== Recorded information ==
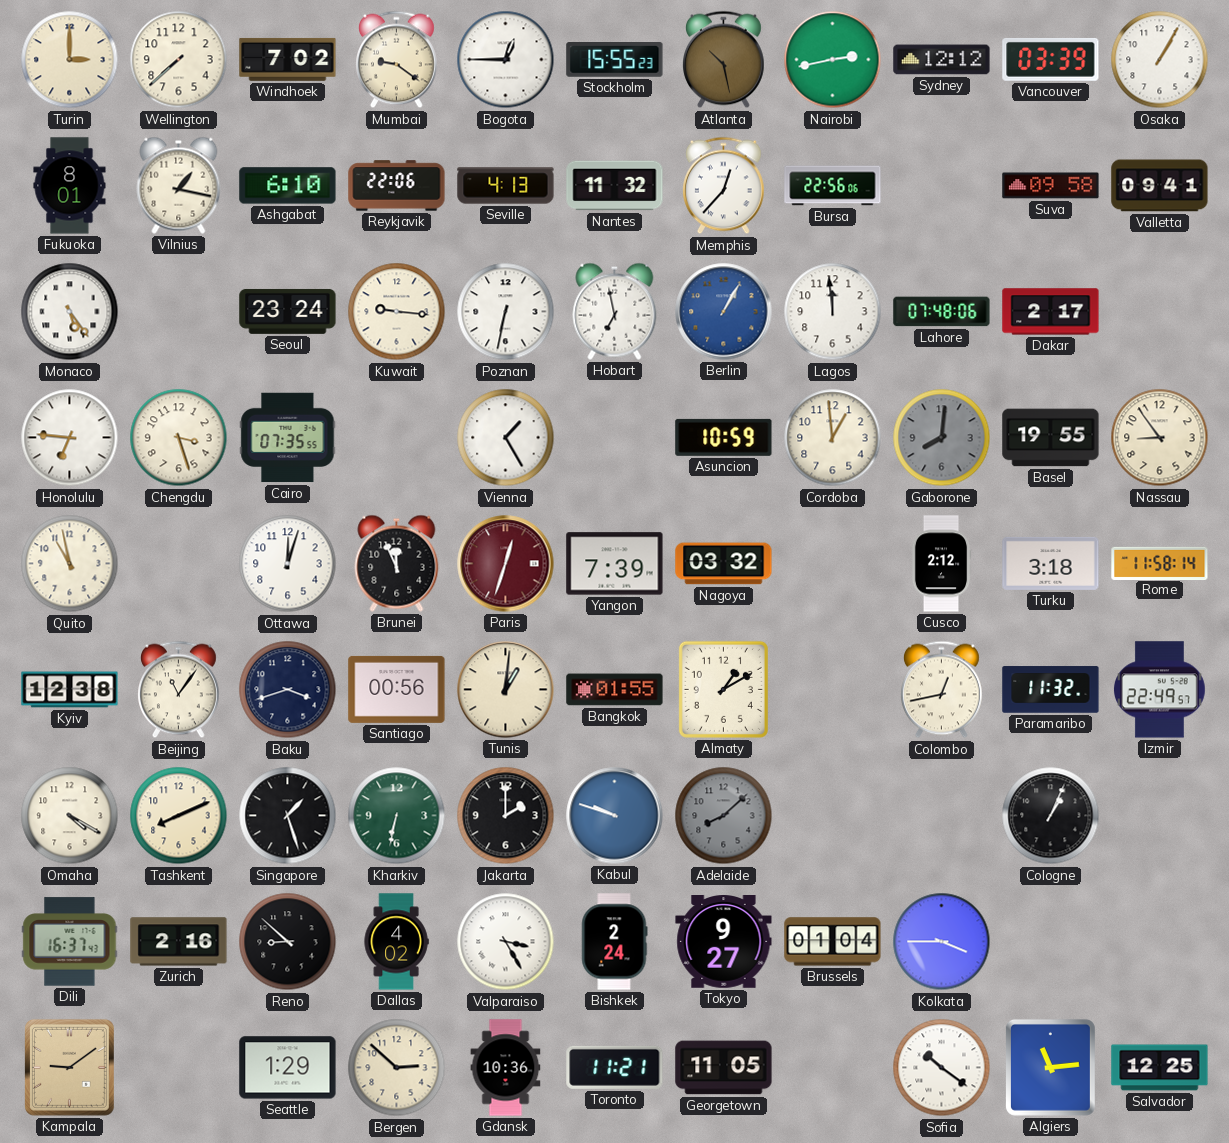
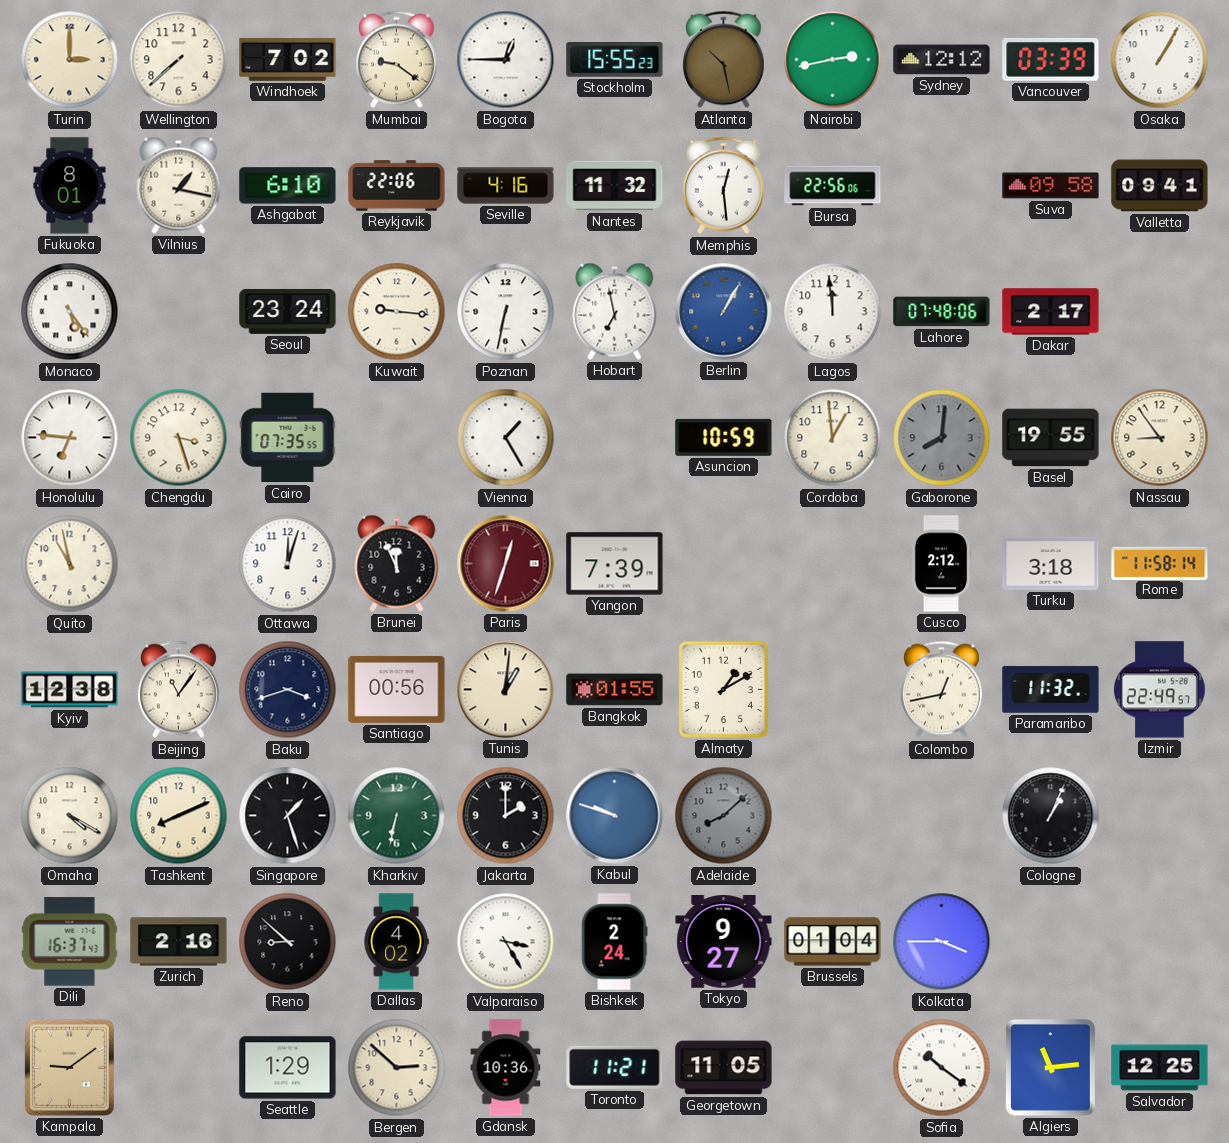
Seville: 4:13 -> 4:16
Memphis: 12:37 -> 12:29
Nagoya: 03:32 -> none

* * *

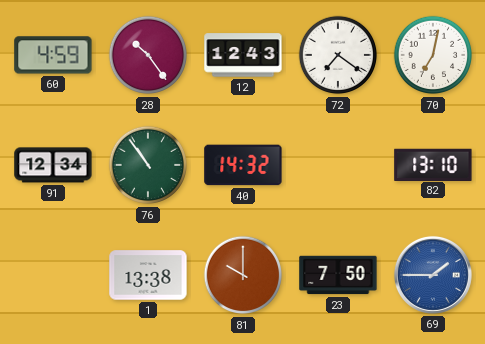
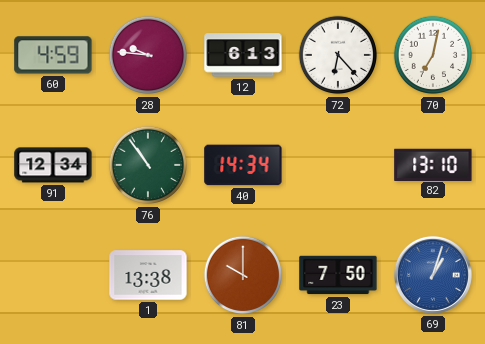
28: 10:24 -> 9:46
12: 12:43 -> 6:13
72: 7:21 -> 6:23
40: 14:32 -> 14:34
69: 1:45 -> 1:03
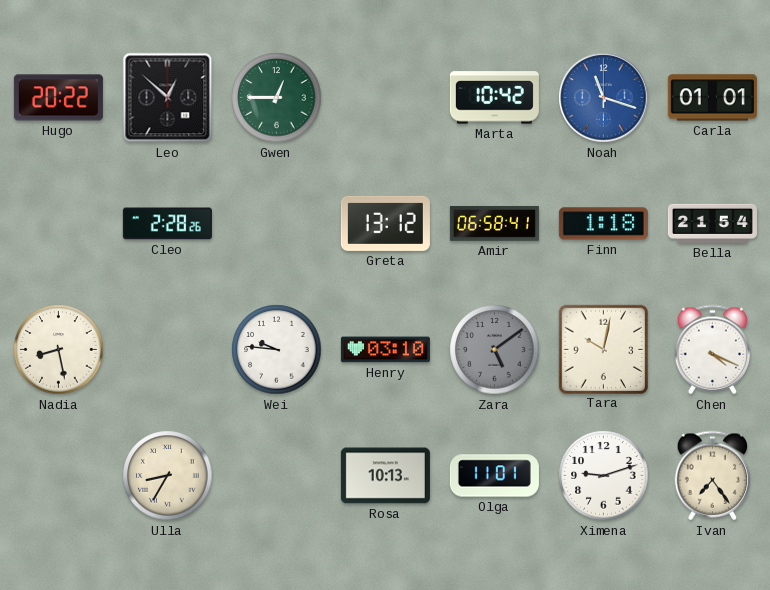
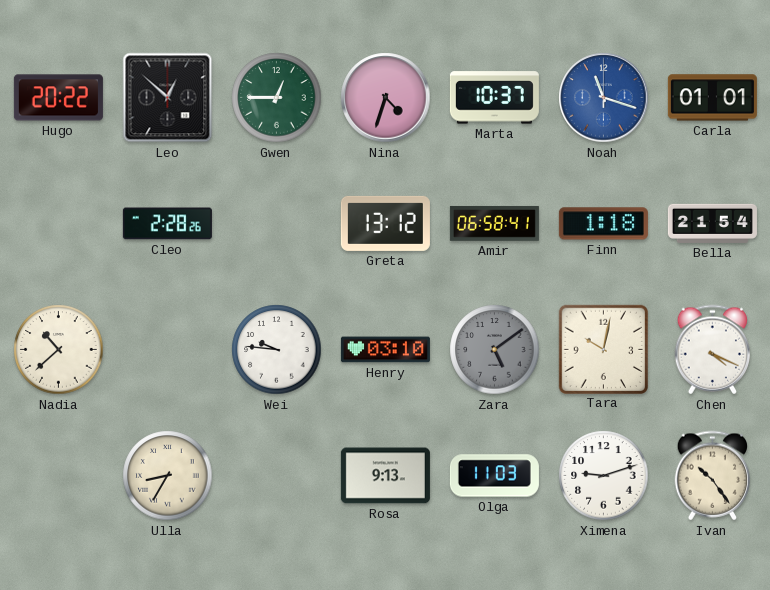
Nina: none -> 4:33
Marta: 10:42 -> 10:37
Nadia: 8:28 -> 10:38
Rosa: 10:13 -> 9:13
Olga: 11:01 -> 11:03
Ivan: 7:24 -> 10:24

== Task requirements ==
Please copy out the entries from the line with "28: 10:24 -> 9:46" to the line with "Ivan: 7:24 -> 10:24", both lines included, and leave the pictures out.

== Final result ==
28: 10:24 -> 9:46
12: 12:43 -> 6:13
72: 7:21 -> 6:23
40: 14:32 -> 14:34
69: 1:45 -> 1:03
Nina: none -> 4:33
Marta: 10:42 -> 10:37
Nadia: 8:28 -> 10:38
Rosa: 10:13 -> 9:13
Olga: 11:01 -> 11:03
Ivan: 7:24 -> 10:24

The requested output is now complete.